● **PROBLEM DESCRIPTION**: Using the listing below, set down each line from the line containing "red bowling pin [257,412,337,532]" through the line containing "pink traffic cone [384,444,499,569]", both ends included, exactly and with nothing added.

● **EXERCISE MATERIAL**:
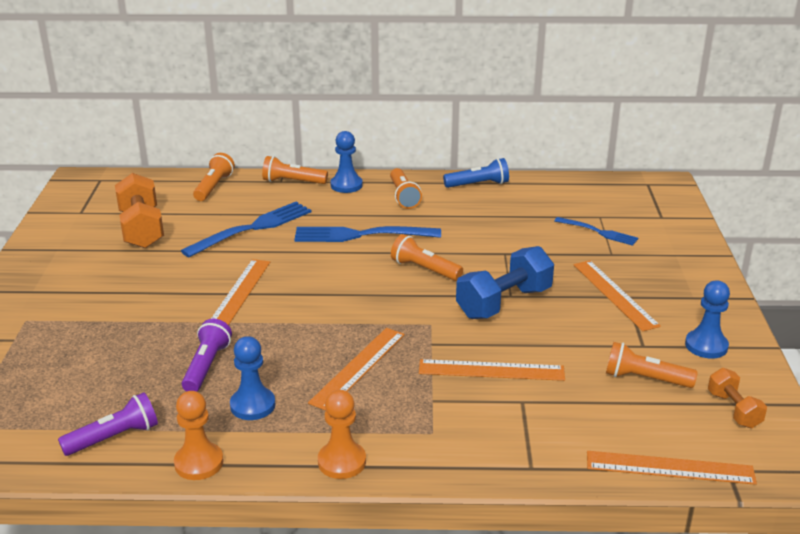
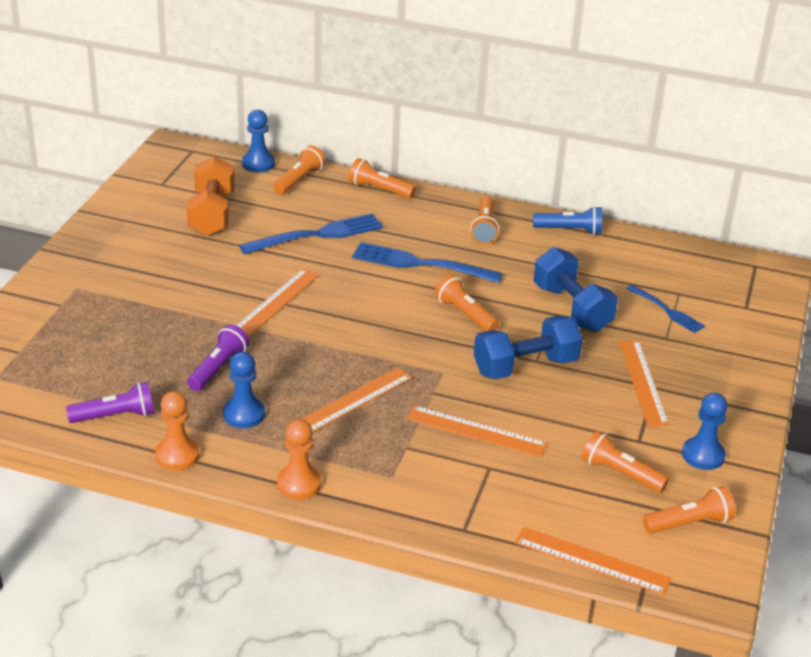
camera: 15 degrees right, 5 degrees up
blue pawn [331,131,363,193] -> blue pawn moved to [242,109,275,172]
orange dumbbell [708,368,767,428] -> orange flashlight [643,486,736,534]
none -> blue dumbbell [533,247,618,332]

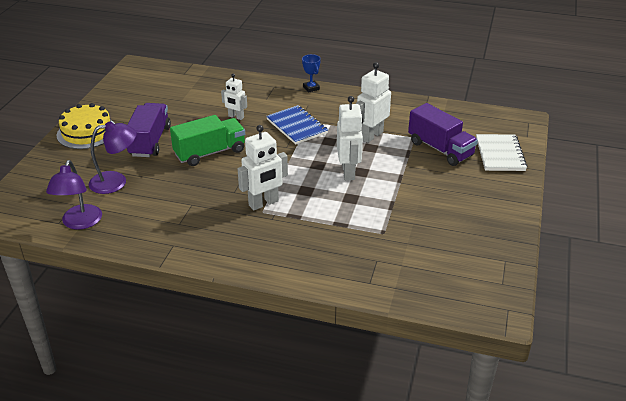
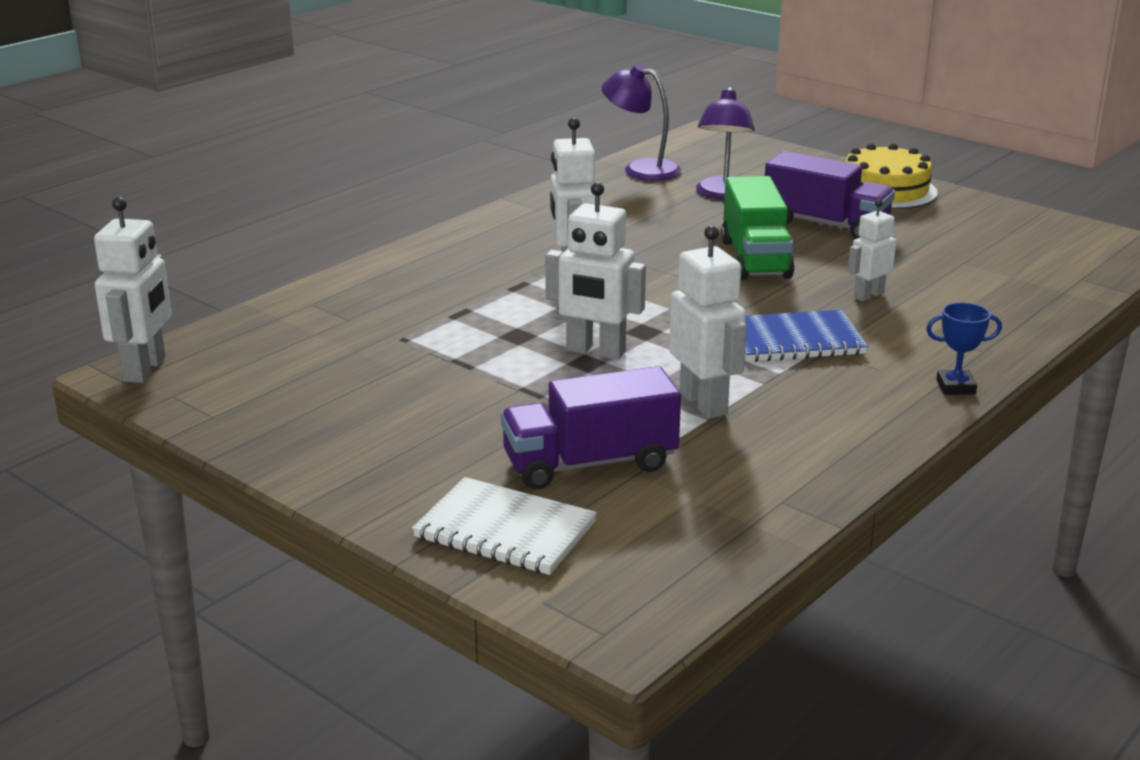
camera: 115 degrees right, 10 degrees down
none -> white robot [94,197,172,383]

==

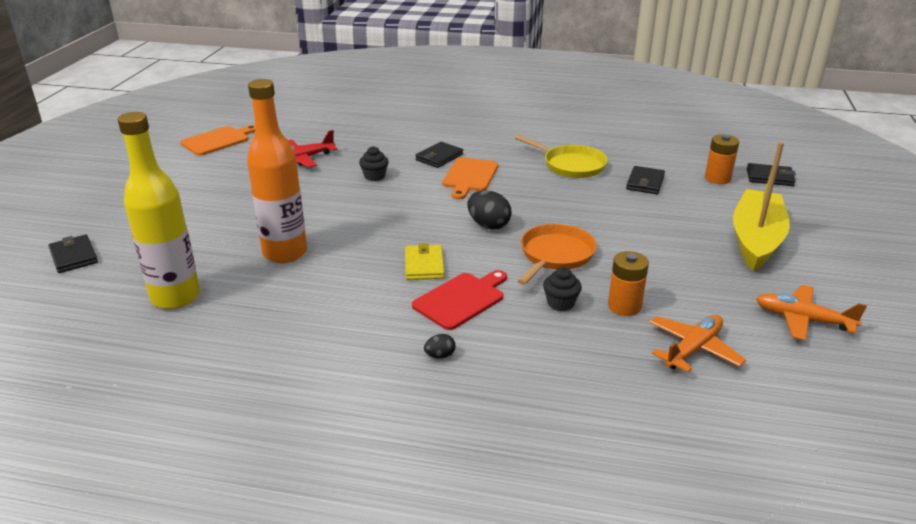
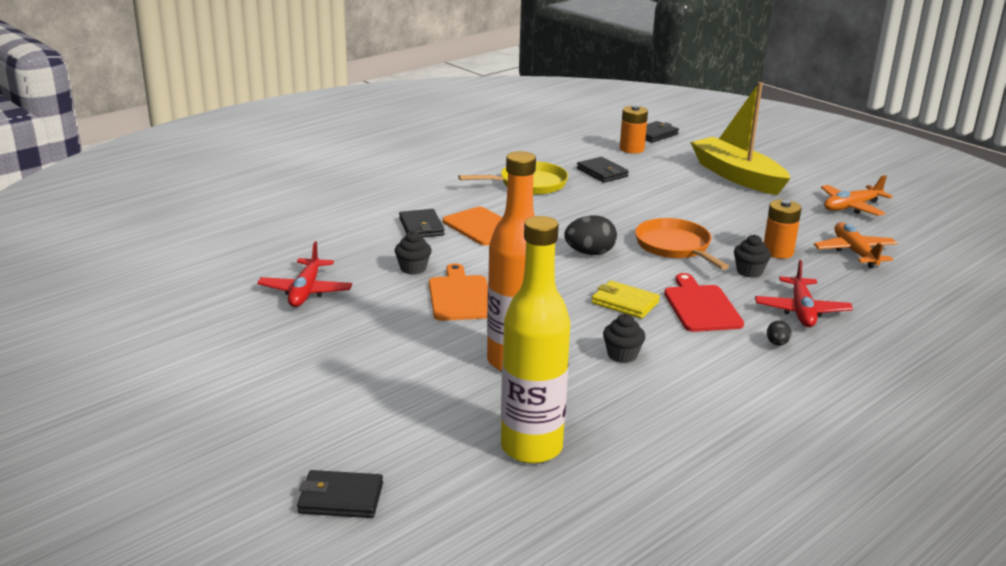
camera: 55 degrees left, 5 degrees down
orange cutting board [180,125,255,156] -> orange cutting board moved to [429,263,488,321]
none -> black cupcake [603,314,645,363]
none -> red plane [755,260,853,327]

==

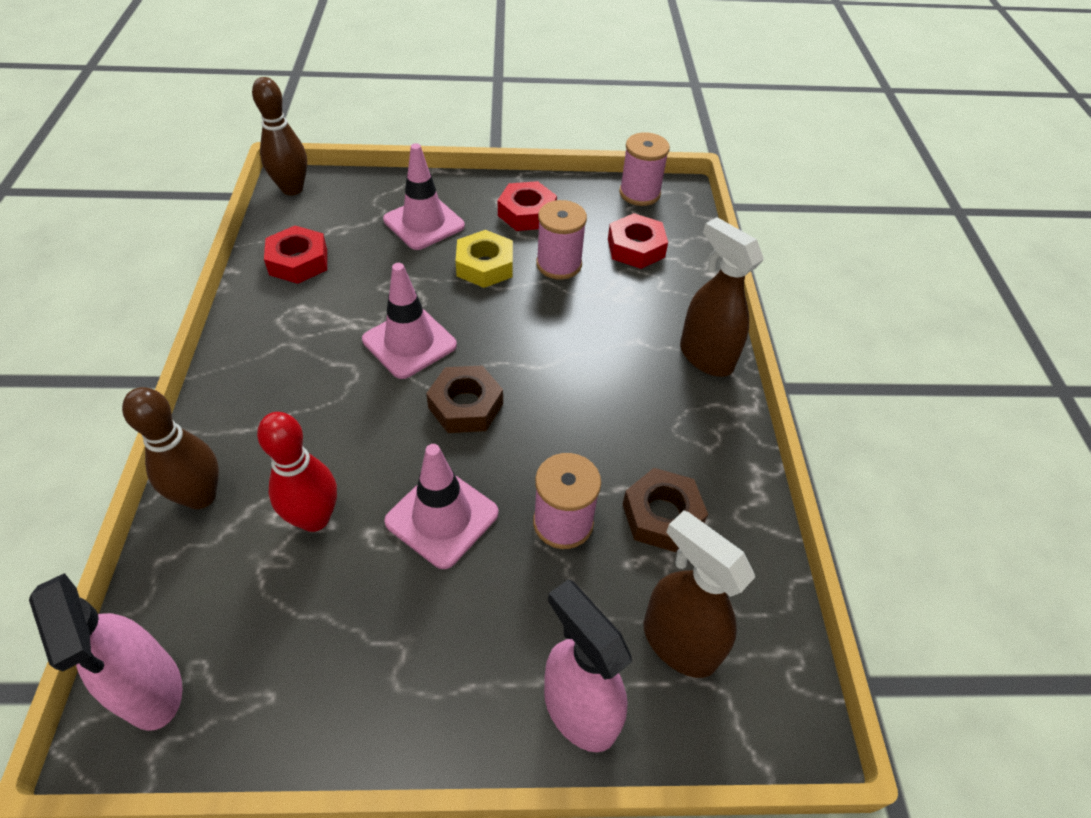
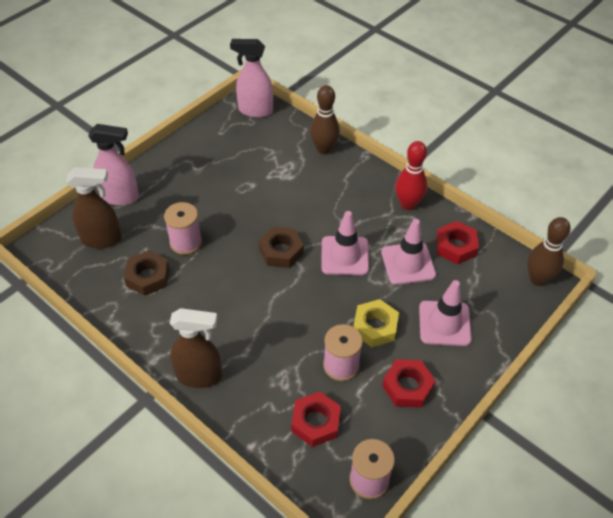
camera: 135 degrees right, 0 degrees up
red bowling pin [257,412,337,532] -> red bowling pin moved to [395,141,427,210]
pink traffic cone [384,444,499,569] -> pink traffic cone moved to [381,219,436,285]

● **EXERCISE OUTPUT**:
red bowling pin [257,412,337,532] -> red bowling pin moved to [395,141,427,210]
pink traffic cone [384,444,499,569] -> pink traffic cone moved to [381,219,436,285]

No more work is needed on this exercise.